Available records
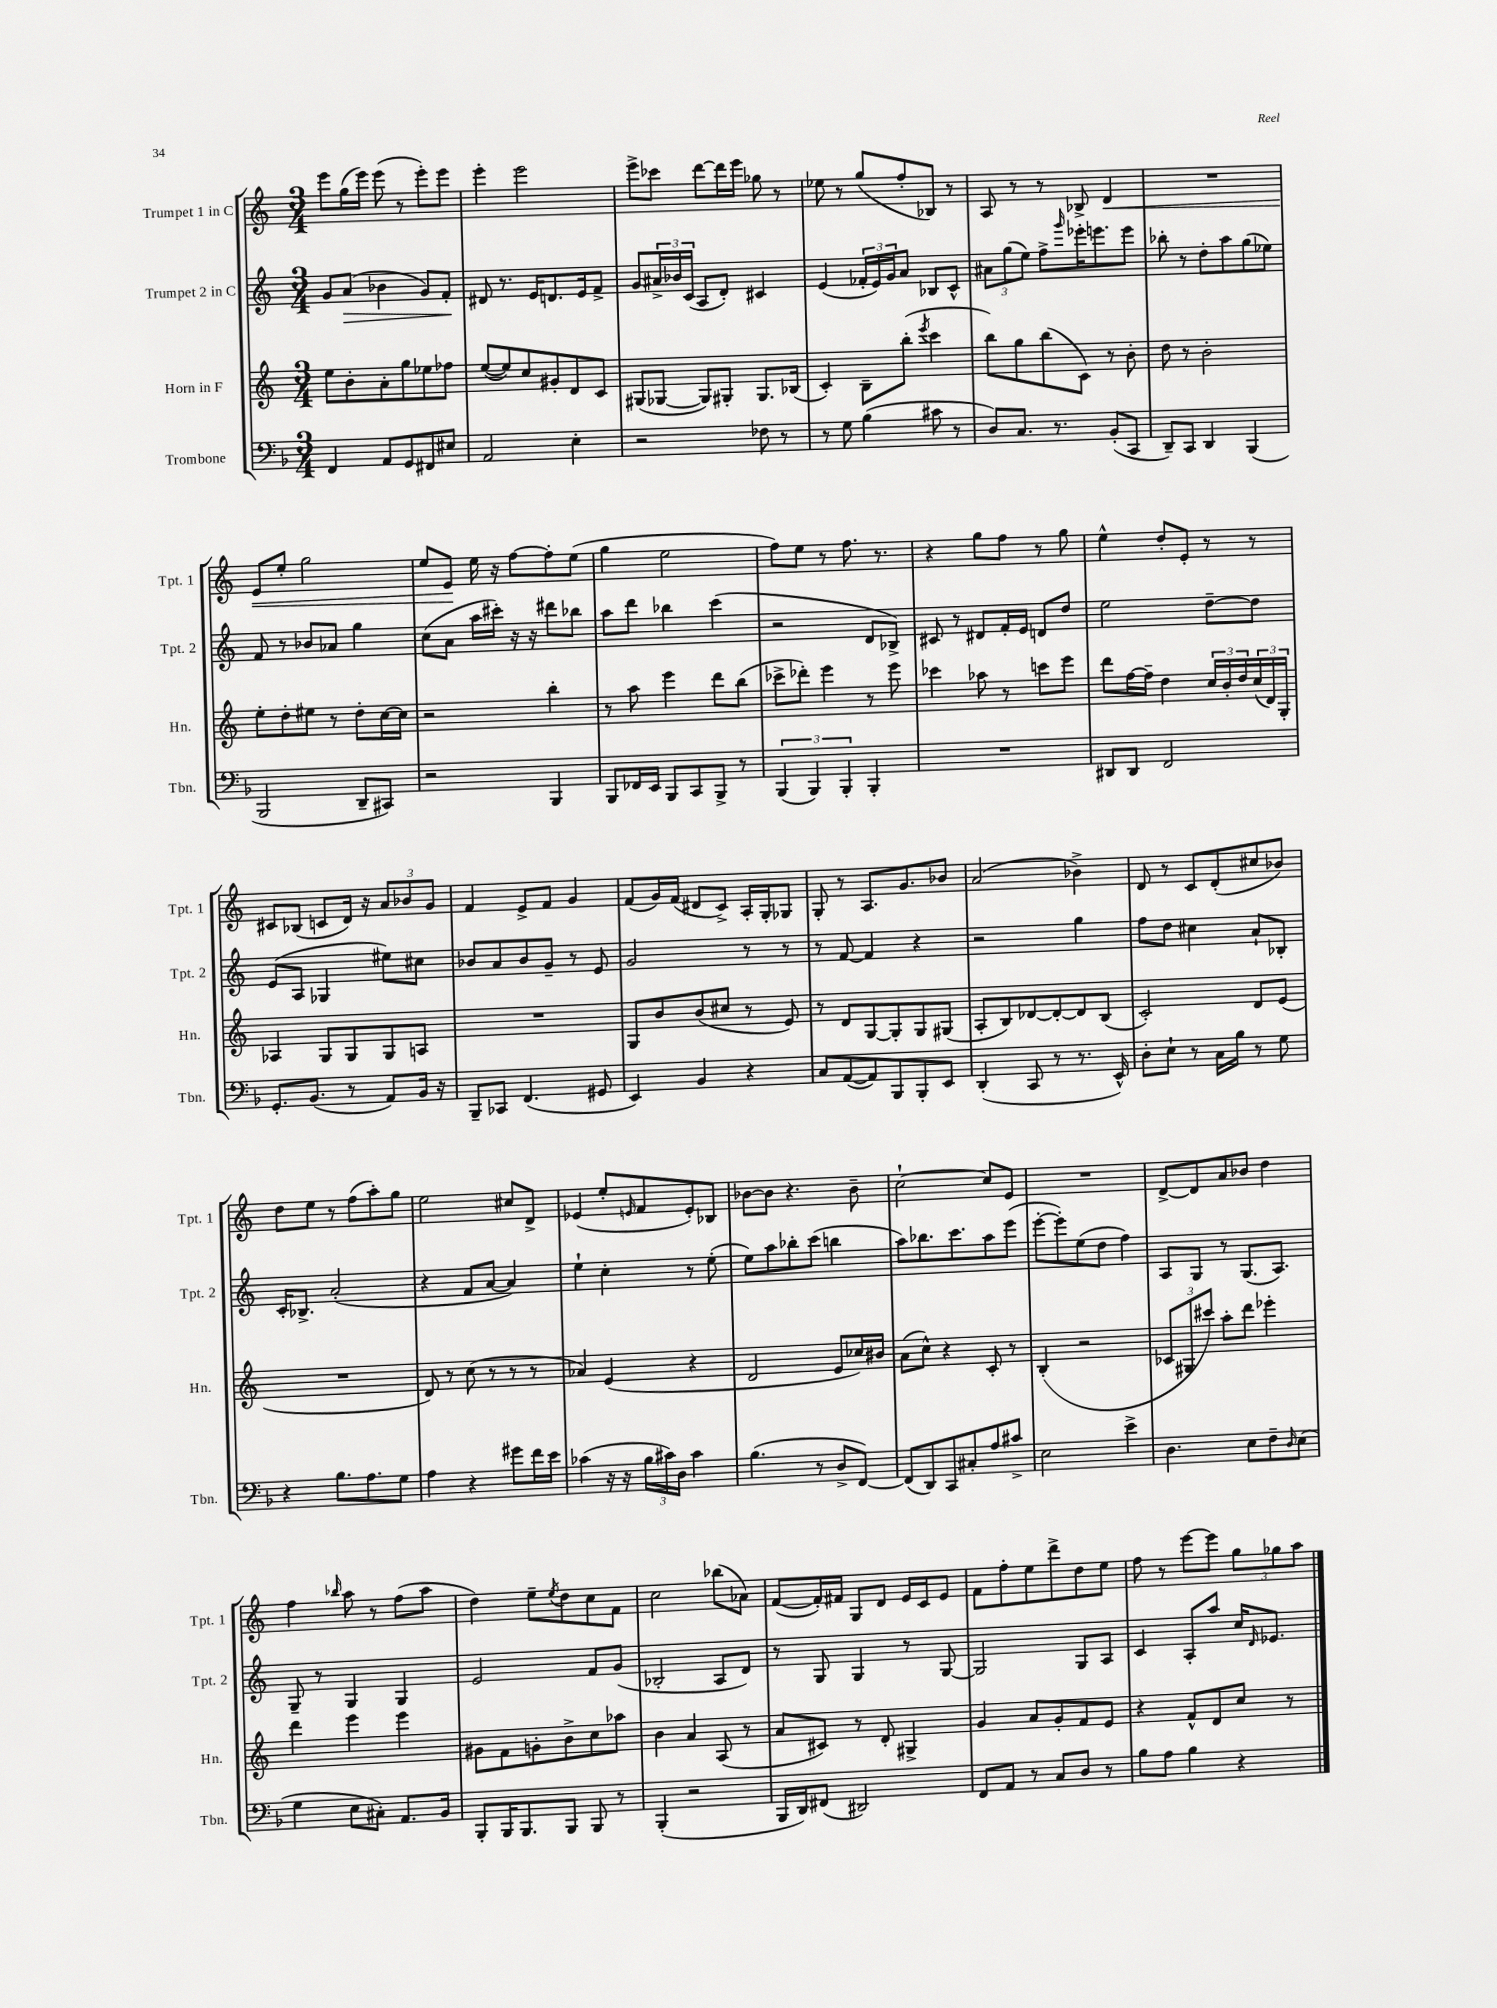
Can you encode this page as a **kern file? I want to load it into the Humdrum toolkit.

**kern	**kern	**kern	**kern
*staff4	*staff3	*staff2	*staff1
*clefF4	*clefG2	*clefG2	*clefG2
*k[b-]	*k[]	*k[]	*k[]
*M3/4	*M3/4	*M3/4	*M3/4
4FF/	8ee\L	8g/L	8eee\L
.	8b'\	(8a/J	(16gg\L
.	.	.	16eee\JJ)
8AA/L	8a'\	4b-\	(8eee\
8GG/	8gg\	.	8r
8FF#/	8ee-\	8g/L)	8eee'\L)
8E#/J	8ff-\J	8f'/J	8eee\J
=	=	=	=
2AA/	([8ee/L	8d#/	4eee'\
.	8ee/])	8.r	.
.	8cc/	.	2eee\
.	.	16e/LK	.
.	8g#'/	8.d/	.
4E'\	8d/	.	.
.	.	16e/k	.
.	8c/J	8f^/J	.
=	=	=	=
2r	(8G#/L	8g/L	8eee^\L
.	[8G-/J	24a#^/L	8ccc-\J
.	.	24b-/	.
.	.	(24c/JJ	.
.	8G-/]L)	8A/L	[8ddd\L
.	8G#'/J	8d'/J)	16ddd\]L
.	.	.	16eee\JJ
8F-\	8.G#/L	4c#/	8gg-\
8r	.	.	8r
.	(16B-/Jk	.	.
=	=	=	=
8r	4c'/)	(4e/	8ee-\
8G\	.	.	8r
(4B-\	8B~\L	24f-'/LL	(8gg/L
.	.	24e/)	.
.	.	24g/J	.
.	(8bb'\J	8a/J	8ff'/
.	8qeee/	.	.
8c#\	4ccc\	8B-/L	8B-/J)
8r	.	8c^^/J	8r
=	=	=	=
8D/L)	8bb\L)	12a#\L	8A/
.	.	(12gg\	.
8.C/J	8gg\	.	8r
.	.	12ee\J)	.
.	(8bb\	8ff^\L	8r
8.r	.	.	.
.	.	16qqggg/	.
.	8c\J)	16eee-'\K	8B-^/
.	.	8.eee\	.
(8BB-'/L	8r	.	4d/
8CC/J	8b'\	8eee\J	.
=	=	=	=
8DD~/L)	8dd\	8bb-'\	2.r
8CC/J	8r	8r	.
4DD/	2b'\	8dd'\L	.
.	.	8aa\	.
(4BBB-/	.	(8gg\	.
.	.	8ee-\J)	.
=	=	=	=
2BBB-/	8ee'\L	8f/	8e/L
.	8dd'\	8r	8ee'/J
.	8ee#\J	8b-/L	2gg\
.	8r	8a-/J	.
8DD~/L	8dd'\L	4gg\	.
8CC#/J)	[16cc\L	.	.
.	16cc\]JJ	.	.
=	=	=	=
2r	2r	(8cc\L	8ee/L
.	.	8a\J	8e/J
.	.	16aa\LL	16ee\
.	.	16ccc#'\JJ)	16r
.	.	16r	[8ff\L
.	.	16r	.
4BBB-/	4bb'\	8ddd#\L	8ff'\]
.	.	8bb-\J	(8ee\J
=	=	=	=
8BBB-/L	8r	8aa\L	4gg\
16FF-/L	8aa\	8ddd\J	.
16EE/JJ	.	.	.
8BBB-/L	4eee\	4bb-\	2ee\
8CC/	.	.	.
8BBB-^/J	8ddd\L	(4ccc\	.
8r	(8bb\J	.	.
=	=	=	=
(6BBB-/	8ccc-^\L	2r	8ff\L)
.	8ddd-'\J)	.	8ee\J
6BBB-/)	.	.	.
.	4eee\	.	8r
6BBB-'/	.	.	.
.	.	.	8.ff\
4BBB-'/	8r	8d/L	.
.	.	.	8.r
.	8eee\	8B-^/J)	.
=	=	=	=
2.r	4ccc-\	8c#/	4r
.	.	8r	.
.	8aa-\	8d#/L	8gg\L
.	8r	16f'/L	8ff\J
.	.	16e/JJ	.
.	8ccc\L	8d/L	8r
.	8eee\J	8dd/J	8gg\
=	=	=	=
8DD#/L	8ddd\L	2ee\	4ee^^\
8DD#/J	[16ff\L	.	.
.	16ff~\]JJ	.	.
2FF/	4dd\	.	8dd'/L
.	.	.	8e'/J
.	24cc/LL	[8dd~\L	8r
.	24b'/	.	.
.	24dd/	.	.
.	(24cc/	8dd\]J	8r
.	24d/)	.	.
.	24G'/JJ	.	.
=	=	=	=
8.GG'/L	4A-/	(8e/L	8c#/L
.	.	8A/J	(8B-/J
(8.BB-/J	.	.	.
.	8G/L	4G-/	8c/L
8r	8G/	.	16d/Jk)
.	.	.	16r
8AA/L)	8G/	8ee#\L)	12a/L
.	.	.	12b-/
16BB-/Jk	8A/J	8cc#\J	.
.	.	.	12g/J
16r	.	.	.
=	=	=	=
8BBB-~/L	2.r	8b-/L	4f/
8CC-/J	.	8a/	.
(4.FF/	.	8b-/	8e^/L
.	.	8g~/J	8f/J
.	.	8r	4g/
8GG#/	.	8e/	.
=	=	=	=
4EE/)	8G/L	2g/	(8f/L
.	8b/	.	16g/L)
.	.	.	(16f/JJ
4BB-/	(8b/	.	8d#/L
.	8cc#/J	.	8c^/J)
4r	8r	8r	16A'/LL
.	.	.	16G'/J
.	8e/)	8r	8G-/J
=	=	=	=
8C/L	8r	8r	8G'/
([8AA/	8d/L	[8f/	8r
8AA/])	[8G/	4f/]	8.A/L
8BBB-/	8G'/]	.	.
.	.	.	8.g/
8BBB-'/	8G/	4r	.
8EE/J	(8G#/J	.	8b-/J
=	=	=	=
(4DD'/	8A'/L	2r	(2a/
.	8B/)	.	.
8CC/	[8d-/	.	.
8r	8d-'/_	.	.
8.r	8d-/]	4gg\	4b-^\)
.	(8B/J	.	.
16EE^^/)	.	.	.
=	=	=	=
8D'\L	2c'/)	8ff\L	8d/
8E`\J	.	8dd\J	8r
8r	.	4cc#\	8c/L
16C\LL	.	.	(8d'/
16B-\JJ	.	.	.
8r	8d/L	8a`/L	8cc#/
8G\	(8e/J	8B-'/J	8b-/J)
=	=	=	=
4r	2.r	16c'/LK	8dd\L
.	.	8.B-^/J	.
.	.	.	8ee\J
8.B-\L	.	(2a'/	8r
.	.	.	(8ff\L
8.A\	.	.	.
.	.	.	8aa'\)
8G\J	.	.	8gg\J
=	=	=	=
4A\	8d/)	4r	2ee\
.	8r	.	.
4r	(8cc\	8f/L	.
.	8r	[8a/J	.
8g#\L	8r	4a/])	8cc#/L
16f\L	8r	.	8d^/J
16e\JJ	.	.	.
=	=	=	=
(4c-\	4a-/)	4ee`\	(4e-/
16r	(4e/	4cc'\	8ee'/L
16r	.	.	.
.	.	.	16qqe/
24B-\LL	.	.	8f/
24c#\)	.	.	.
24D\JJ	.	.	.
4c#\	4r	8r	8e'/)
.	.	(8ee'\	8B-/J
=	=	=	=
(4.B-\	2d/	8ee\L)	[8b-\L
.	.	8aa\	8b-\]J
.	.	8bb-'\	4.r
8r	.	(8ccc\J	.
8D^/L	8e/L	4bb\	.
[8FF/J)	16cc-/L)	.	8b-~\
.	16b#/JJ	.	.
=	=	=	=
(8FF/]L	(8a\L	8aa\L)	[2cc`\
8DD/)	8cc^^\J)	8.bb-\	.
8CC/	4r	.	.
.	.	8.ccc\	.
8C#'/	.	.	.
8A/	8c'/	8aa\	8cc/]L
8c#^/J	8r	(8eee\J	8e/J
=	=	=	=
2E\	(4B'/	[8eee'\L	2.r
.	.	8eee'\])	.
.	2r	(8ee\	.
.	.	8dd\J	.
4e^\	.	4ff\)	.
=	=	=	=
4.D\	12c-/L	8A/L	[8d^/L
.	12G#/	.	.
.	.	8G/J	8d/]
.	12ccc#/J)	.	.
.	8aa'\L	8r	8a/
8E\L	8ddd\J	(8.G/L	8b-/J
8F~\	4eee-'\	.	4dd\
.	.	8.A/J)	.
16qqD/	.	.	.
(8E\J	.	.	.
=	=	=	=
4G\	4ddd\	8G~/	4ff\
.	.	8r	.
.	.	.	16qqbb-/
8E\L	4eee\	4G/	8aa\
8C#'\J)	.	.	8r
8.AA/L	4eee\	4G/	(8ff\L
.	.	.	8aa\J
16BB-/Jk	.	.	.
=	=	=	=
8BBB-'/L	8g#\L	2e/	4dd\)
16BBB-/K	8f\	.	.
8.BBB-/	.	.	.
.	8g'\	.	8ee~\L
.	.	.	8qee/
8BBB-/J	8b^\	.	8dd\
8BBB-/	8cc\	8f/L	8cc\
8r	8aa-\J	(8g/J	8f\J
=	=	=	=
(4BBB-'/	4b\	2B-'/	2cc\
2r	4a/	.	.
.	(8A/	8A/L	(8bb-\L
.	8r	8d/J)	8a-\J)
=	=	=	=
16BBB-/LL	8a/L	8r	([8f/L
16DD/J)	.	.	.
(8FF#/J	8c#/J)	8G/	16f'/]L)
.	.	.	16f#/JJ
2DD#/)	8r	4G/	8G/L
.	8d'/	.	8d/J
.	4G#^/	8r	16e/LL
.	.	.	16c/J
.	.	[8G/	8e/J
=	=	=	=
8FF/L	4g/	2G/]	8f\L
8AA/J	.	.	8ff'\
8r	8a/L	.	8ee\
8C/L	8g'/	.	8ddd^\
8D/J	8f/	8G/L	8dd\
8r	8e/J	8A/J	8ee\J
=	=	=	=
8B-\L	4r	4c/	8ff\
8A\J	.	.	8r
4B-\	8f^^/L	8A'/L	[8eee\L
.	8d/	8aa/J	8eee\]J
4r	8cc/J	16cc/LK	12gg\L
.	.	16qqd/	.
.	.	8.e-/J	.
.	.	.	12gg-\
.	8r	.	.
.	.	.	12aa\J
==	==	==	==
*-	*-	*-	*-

...

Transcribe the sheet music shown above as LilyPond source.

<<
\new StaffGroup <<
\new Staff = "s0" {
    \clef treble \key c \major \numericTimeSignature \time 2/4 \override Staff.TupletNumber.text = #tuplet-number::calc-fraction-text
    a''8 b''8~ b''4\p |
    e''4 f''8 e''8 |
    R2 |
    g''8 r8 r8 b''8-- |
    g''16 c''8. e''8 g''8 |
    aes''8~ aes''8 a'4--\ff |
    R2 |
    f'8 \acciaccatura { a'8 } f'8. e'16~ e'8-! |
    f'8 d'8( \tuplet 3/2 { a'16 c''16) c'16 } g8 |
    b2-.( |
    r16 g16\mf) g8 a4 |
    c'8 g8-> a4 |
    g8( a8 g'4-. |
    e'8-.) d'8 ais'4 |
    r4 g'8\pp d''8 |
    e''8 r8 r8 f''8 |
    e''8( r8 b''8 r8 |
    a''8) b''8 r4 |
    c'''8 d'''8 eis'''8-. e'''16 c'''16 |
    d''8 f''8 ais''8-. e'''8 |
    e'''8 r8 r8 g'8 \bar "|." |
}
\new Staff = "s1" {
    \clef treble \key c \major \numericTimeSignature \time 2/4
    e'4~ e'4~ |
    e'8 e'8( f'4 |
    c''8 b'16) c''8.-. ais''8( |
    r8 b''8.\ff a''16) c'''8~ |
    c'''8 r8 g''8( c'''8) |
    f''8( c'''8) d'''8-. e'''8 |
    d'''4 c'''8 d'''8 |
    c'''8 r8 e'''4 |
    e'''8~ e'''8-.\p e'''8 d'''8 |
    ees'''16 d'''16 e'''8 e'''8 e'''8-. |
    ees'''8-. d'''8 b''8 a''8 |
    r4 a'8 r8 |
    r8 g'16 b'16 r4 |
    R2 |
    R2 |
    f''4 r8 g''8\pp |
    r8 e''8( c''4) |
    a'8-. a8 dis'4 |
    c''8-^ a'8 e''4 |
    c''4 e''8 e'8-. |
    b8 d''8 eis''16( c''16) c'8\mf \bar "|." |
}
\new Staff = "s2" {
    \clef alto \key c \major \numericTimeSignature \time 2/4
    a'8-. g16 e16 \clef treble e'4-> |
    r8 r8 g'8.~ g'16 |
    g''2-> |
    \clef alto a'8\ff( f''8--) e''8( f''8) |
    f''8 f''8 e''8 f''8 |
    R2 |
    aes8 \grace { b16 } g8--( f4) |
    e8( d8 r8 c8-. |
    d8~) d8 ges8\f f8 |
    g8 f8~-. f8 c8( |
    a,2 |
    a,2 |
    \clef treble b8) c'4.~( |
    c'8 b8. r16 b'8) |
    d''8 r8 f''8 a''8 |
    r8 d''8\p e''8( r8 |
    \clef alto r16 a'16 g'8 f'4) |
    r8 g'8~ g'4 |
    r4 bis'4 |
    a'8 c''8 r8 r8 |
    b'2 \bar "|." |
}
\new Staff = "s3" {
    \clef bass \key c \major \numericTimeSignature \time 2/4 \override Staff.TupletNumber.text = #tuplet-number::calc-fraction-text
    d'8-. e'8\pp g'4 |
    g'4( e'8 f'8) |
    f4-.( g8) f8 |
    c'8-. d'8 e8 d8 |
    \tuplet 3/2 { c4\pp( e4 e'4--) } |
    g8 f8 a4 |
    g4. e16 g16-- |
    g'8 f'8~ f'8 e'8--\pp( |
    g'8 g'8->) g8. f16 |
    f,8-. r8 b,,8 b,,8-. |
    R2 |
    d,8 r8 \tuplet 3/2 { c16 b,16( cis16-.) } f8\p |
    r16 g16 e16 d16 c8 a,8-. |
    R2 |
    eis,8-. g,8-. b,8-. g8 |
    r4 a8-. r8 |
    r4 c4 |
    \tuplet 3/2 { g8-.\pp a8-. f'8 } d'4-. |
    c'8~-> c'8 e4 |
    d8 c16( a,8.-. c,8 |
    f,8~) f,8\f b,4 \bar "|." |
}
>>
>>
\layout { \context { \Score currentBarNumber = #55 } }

Requirement
List every line in the items that contains the string "TupletNumber", matching case exactly.

Exercise result
    \clef treble \key c \major \numericTimeSignature \time 2/4 \override Staff.TupletNumber.text = #tuplet-number::calc-fraction-text
    \clef bass \key c \major \numericTimeSignature \time 2/4 \override Staff.TupletNumber.text = #tuplet-number::calc-fraction-text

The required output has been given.